*** Opening EXERCISE INPUTS ***

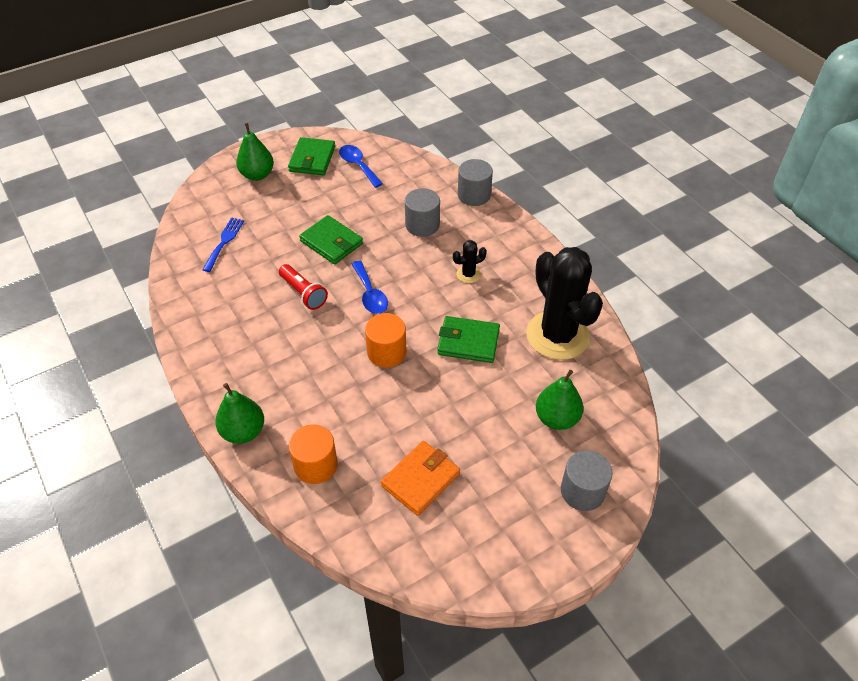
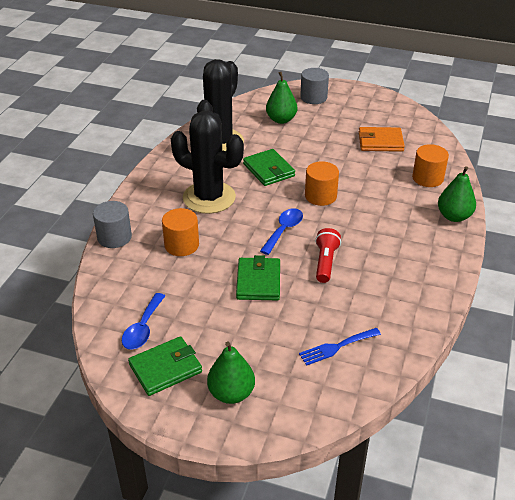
camera: 130 degrees left, 10 degrees down
(422, 225) = (181, 245): grey cylinder -> orange cylinder
(468, 274) = (209, 197): black cactus -> black cactus, size x2.43

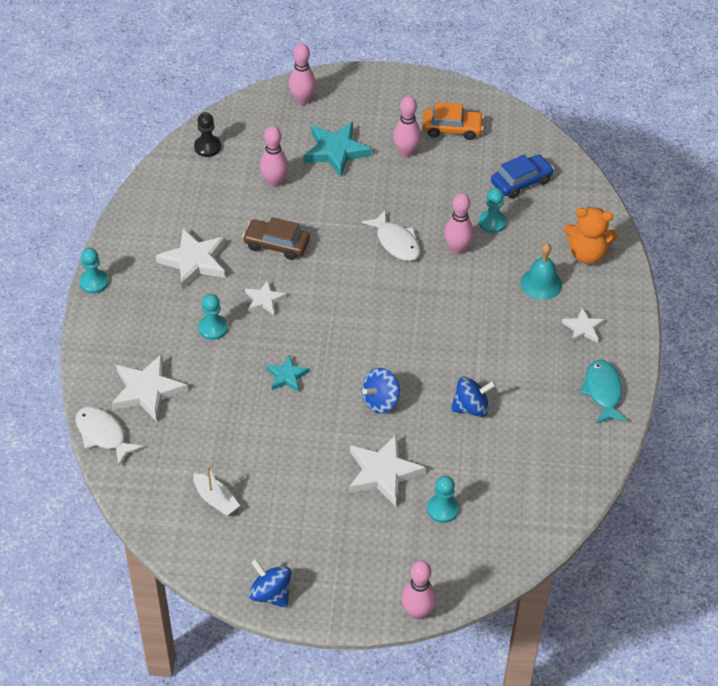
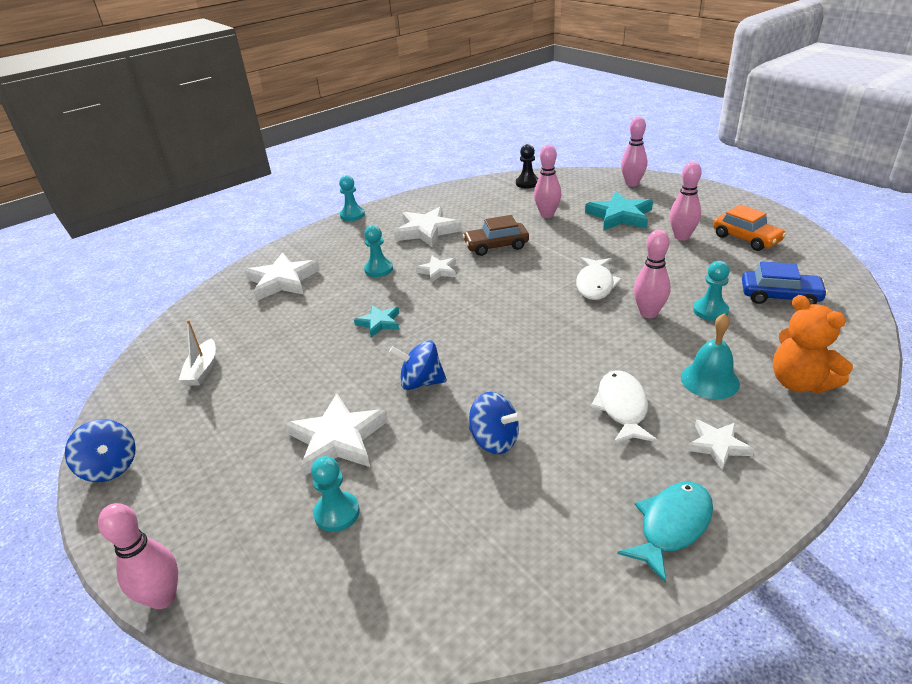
camera: 50 degrees right, 15 degrees down
(103, 434) = (218, 289): white fish -> white fish (622, 407)
(271, 594) = (110, 467): blue spinning top -> blue spinning top turned 135 degrees clockwise
(276, 245) = (496, 246): brown car -> brown car turned 75 degrees counterclockwise

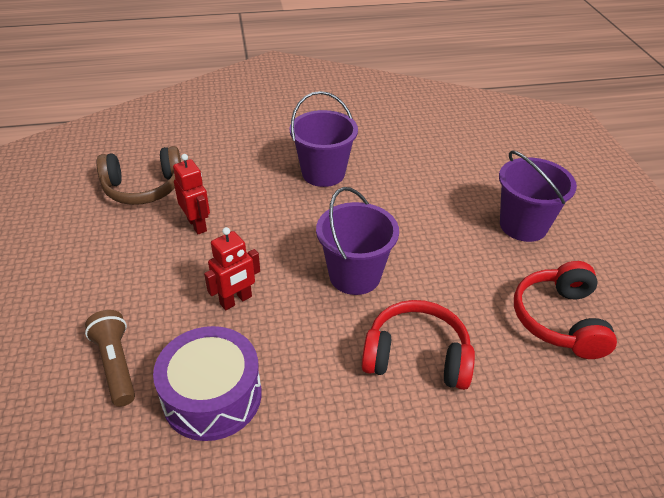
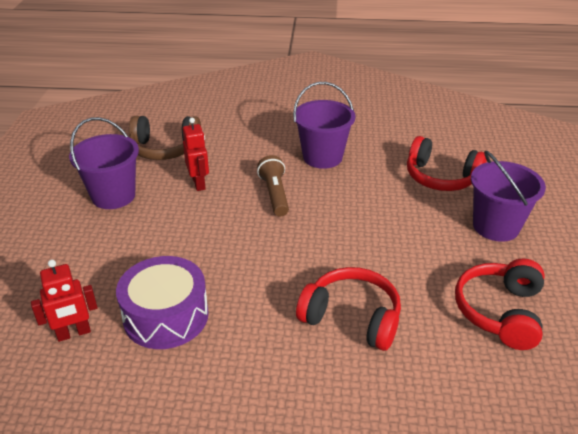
camera: 15 degrees right, 5 degrees down
(116, 365) = (98, 279): brown flashlight -> brown flashlight (275, 194)
(236, 300) = (211, 247): red robot -> red robot (74, 333)
(354, 275) = (320, 244): purple bucket -> purple bucket (113, 196)
(452, 179) = (441, 177): none -> red headphones

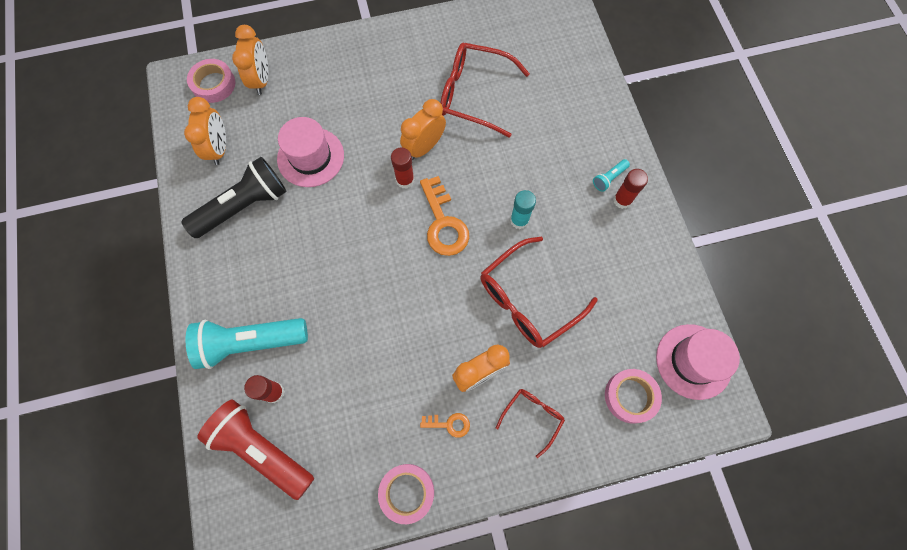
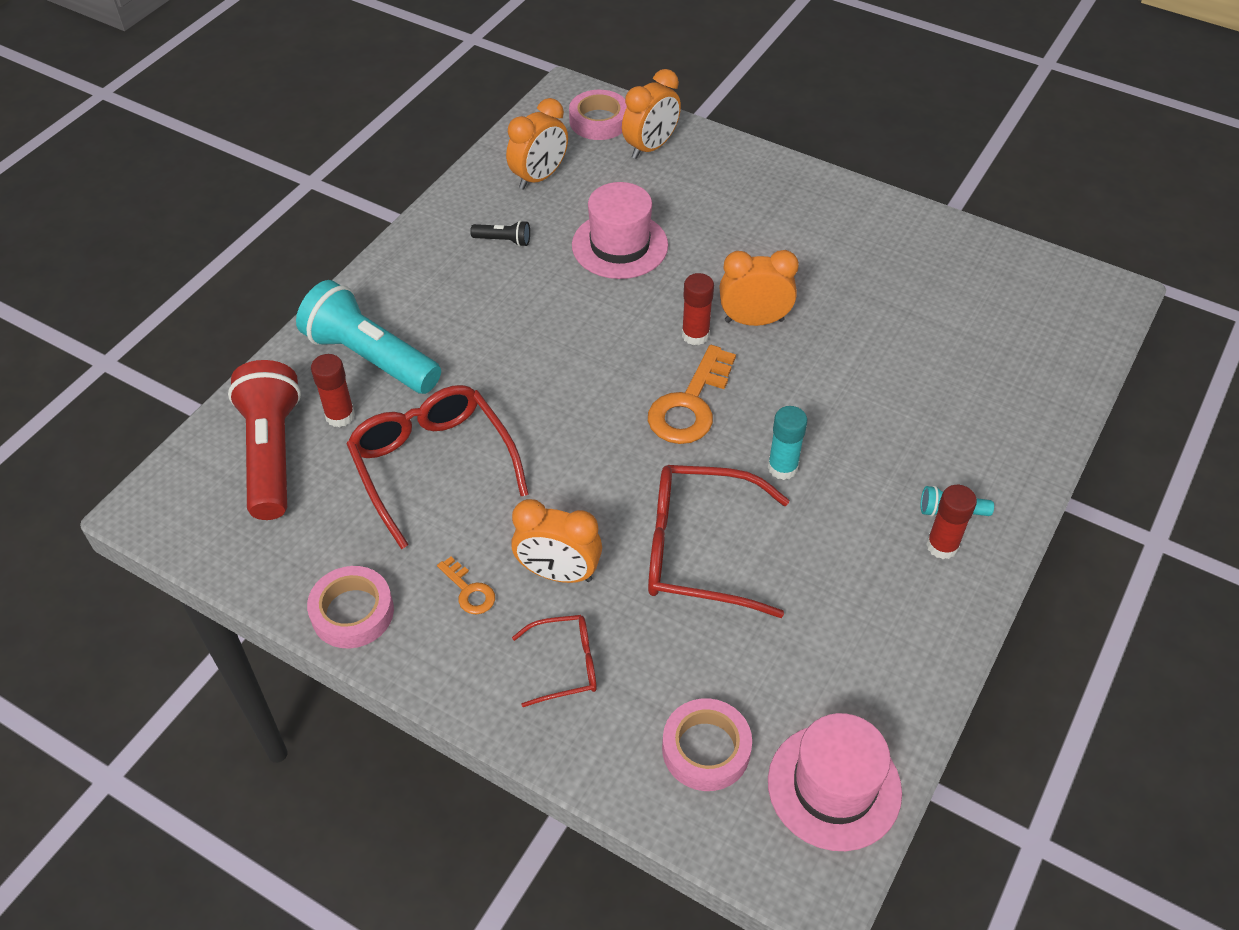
camera: 45 degrees right, 20 degrees down
(244, 206) = (503, 240): black flashlight -> black flashlight, size x0.42
(474, 94) = (874, 312): red glasses -> red glasses (433, 465)

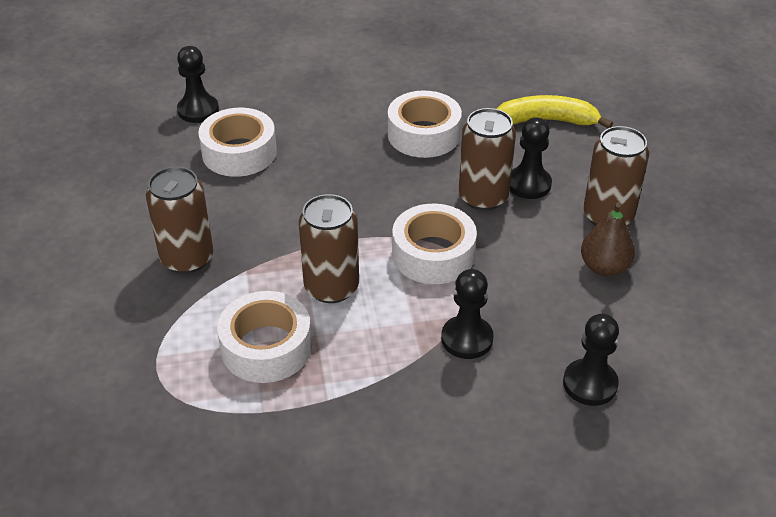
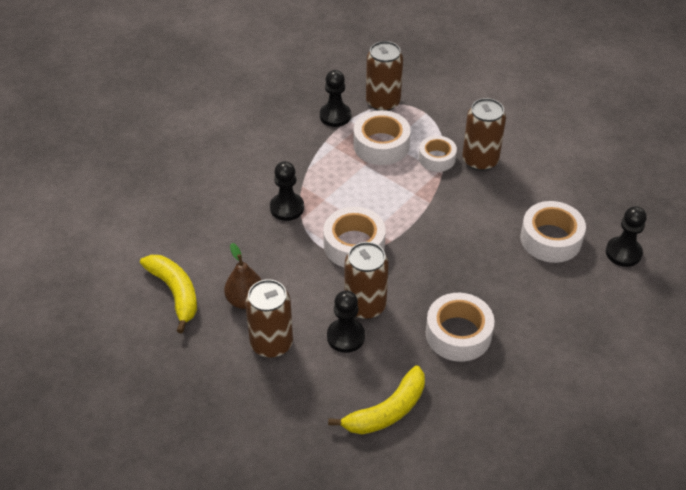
camera: 140 degrees right, 5 degrees up
(227, 290) = (437, 158): none -> white tape
(331, 287) = (387, 191): brown can -> brown can (383, 102)
(590, 384) = (202, 222): black pawn -> black pawn (335, 116)
(681, 318) = (175, 293): none -> yellow banana

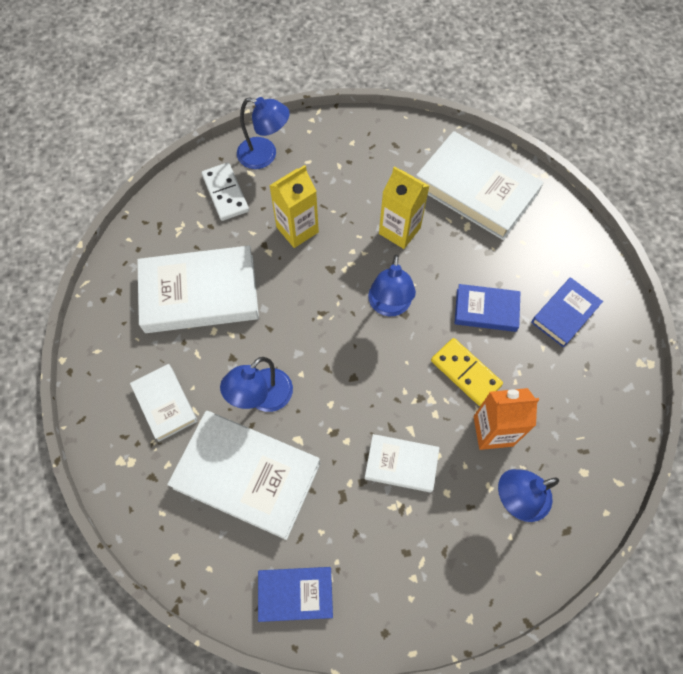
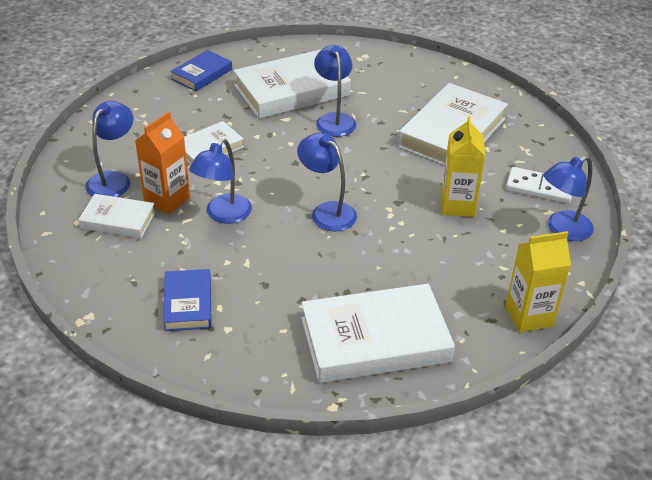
camera: 130 degrees right, 25 degrees down
(165, 404) = (382, 84): white book -> white book (118, 220)
(399, 231) = (389, 260): yellow carton -> yellow carton (529, 316)
(466, 373) = (223, 215): yellow domino -> blue lamp
(486, 310) = (254, 260): blue book -> none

*** Closing EXERCISE INPUTS ***

| INSTRUCTIONS TO FOLLOW |
Find the lines above holding the word "size" and show them.

| WRITTEN SOLUTION |
(468, 274) = (209, 197): black cactus -> black cactus, size x2.43
(244, 206) = (503, 240): black flashlight -> black flashlight, size x0.42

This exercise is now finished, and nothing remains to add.